> _Data extract_
▽
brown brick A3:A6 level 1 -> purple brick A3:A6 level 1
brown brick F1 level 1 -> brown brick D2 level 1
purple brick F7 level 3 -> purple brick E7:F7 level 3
△
> _Task to carry out_
Write out again exactly the lines that run from the one holding "brown brick F1" through the last line of the data; omit all other lines.

> _Result of the task_
brown brick F1 level 1 -> brown brick D2 level 1
purple brick F7 level 3 -> purple brick E7:F7 level 3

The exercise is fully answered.